■ SOURCE DATA ■
□ □ □ □

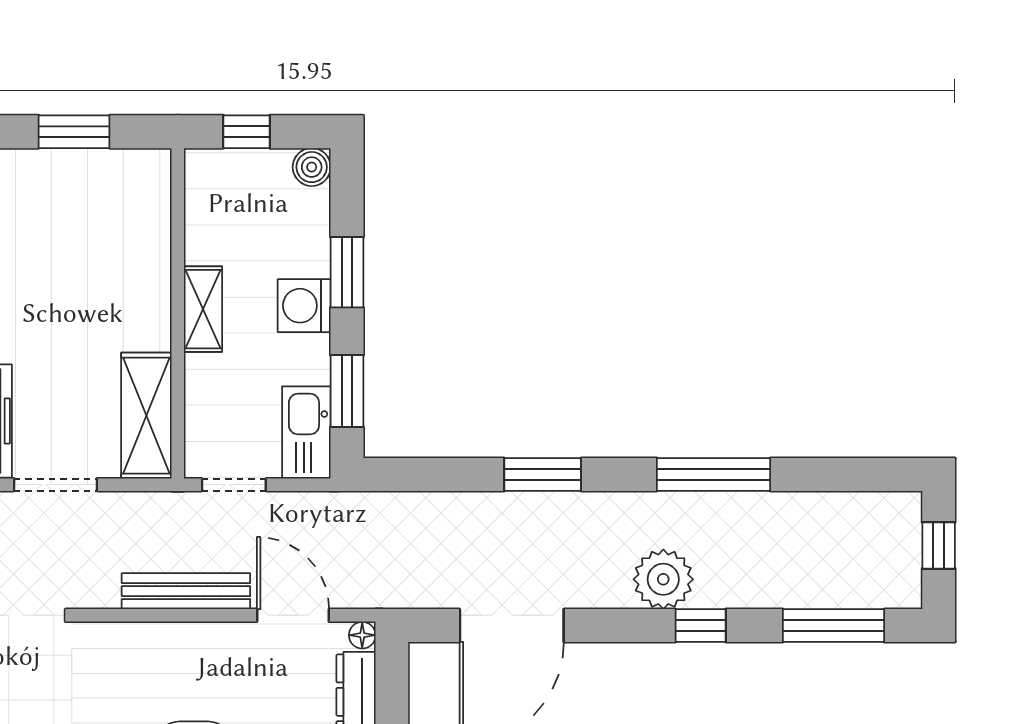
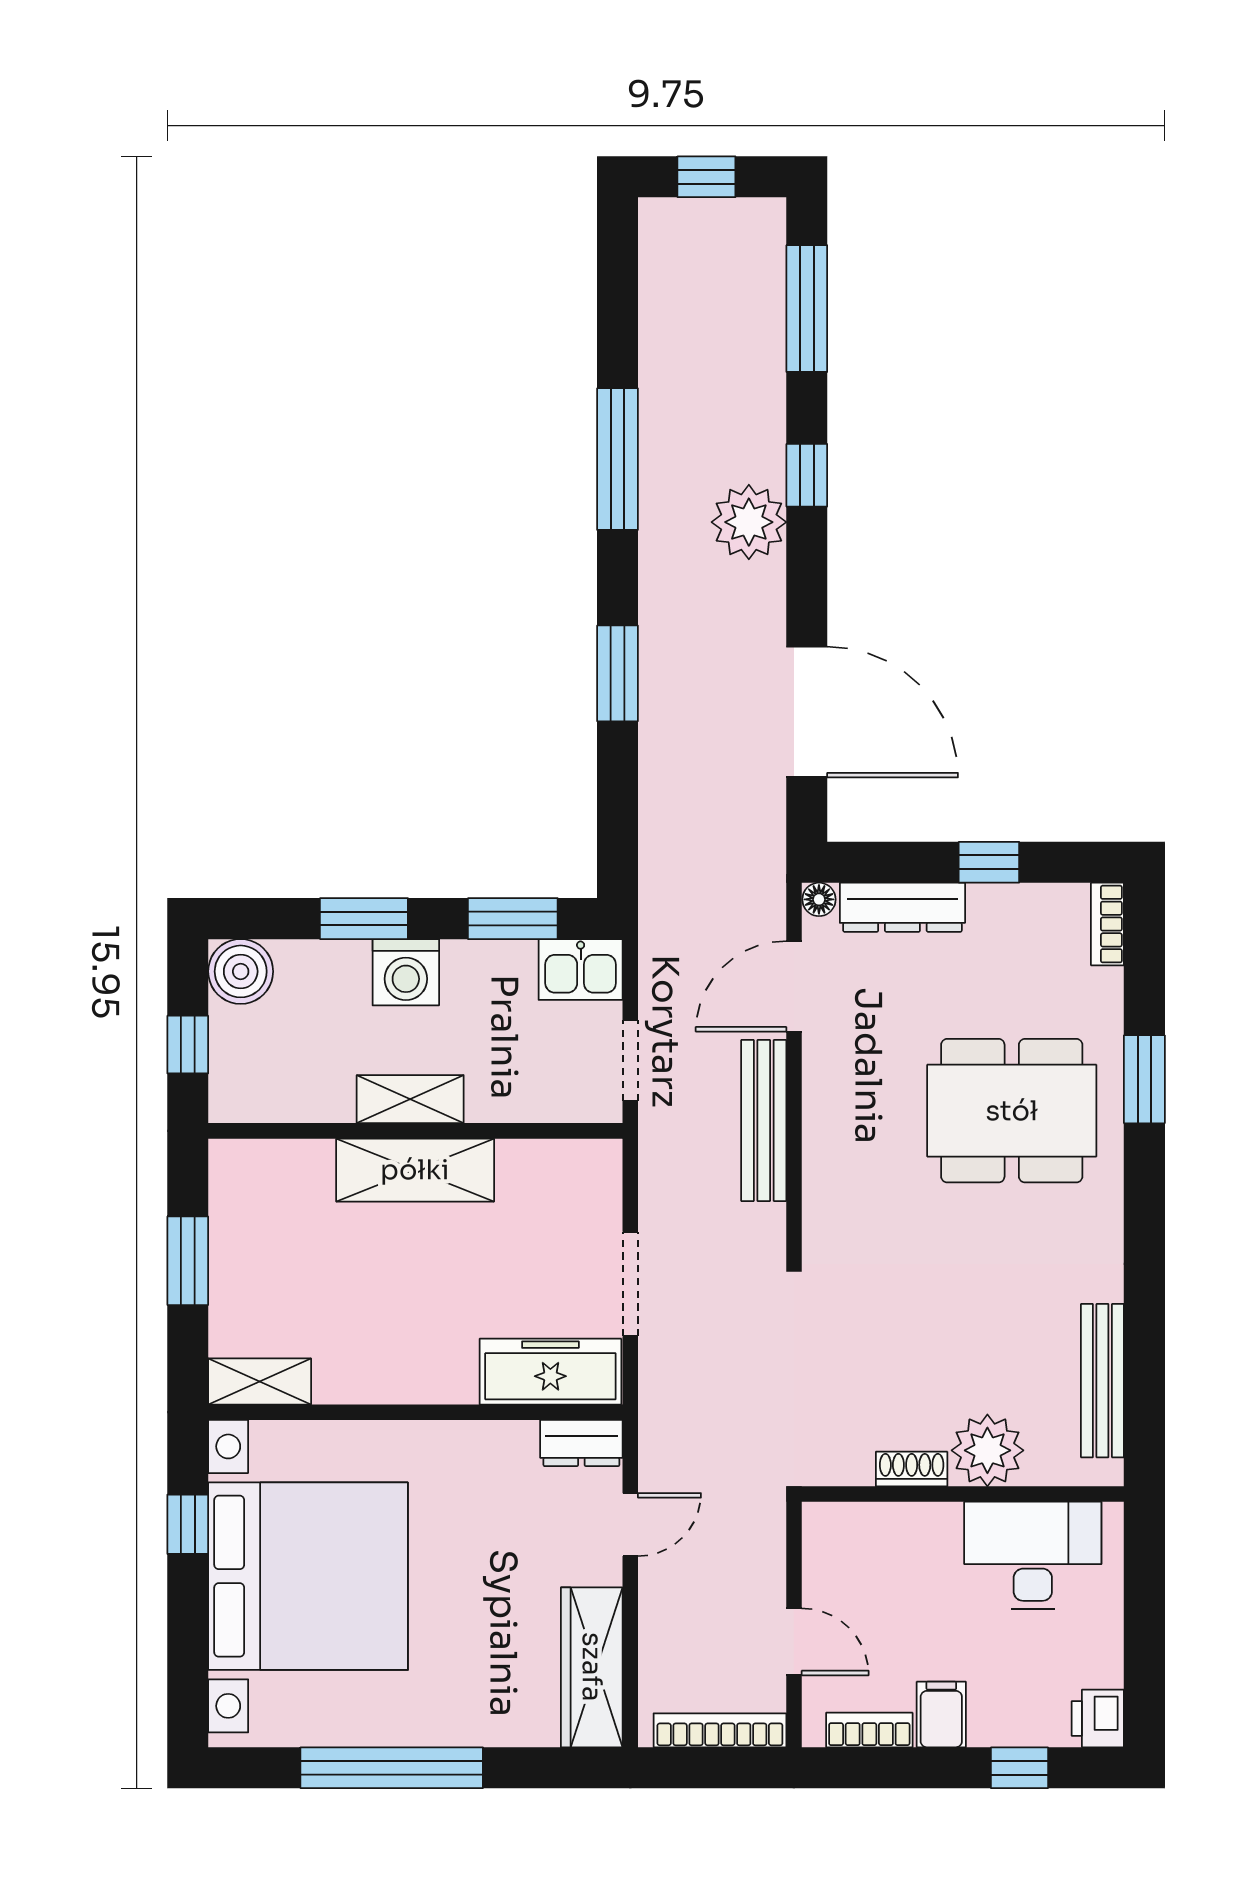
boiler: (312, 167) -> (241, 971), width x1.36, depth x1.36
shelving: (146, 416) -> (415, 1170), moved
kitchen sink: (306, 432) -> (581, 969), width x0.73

□ □ □ □

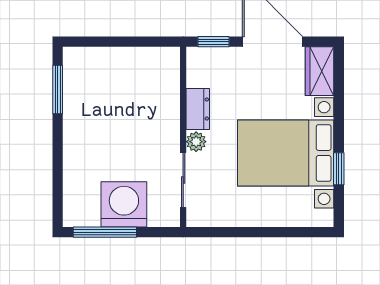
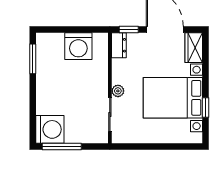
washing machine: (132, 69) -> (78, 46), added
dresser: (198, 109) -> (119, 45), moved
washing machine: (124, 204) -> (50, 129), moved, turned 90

□ □ □ □

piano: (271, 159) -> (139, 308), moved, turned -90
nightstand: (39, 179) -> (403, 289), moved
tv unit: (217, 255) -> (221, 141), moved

□ □ □ □

■ TASK DESCRIPTION ■
Identify the lines of the data that contain the word "turned". Copy each of them.

■ TASK RESULT ■
washing machine: (124, 204) -> (50, 129), moved, turned 90
piano: (271, 159) -> (139, 308), moved, turned -90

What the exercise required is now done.